-- WHAT YOU SHOULD DO --
Only text belongs in your copy of the listing below; reproduce it exactly and leave out the pictures.

-- PROVIDED DATA --
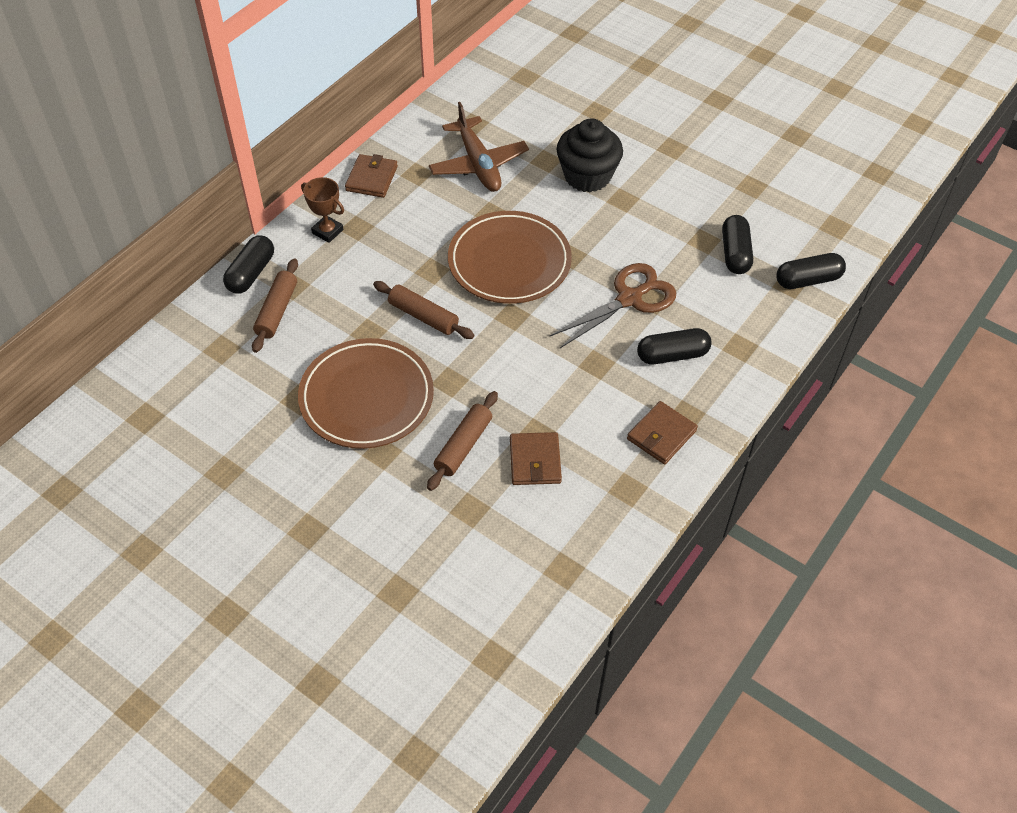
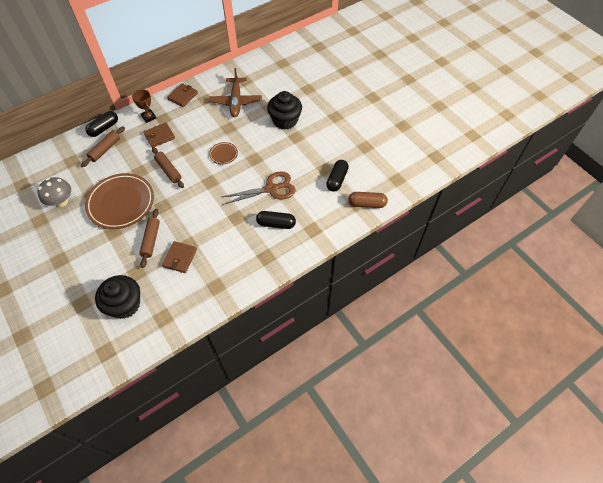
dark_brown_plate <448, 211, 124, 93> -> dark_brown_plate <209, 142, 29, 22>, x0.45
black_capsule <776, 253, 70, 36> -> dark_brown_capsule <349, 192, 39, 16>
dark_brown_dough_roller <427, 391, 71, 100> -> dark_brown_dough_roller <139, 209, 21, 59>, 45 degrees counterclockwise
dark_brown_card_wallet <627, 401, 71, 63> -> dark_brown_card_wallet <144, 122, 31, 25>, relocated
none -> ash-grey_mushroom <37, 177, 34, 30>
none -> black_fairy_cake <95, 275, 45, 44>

-- RESPONSE TO THIS EXERCISE --
dark_brown_plate <448, 211, 124, 93> -> dark_brown_plate <209, 142, 29, 22>, x0.45
black_capsule <776, 253, 70, 36> -> dark_brown_capsule <349, 192, 39, 16>
dark_brown_dough_roller <427, 391, 71, 100> -> dark_brown_dough_roller <139, 209, 21, 59>, 45 degrees counterclockwise
dark_brown_card_wallet <627, 401, 71, 63> -> dark_brown_card_wallet <144, 122, 31, 25>, relocated
none -> ash-grey_mushroom <37, 177, 34, 30>
none -> black_fairy_cake <95, 275, 45, 44>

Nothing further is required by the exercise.